%%

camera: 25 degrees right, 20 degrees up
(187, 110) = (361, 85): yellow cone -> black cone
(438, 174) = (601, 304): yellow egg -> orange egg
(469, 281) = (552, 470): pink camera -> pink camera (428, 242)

%%
%%

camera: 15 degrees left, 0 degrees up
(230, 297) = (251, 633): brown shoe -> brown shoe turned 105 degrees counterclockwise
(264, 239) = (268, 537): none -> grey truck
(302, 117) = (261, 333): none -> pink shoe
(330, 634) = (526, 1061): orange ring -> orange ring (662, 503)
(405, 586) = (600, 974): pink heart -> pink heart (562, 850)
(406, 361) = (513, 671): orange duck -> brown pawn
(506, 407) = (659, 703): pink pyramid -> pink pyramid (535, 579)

%%
%%

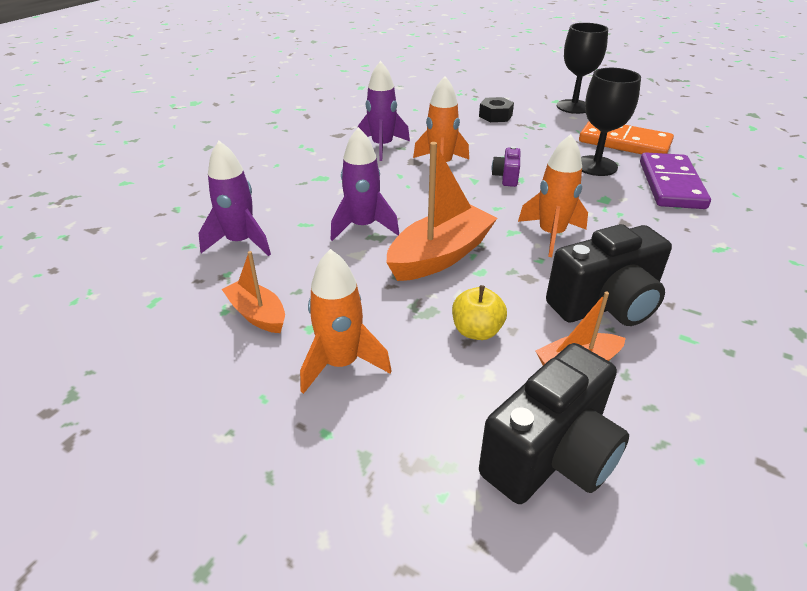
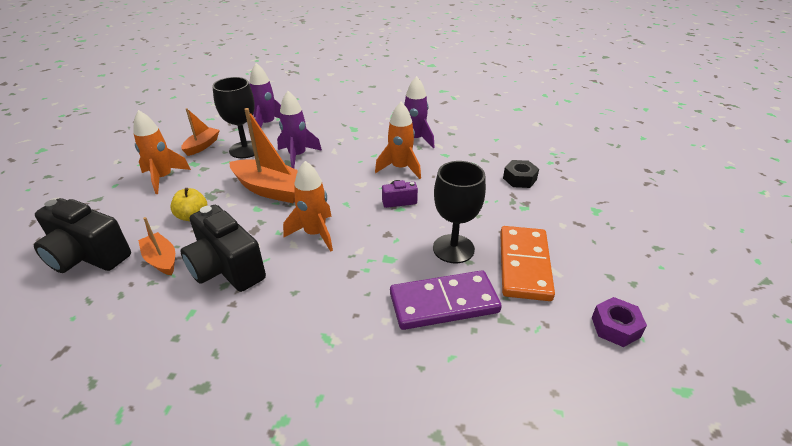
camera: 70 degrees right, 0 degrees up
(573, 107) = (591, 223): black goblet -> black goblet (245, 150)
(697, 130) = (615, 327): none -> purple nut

%%

Exercise instructions: Retype the records above, but only those lines that fall between the line containing "(405, 586) = (600, 974): pink" and the line containing "(506, 407) = (659, 703): pink", with both of those lines included, exactly as written.

Response area:
(405, 586) = (600, 974): pink heart -> pink heart (562, 850)
(406, 361) = (513, 671): orange duck -> brown pawn
(506, 407) = (659, 703): pink pyramid -> pink pyramid (535, 579)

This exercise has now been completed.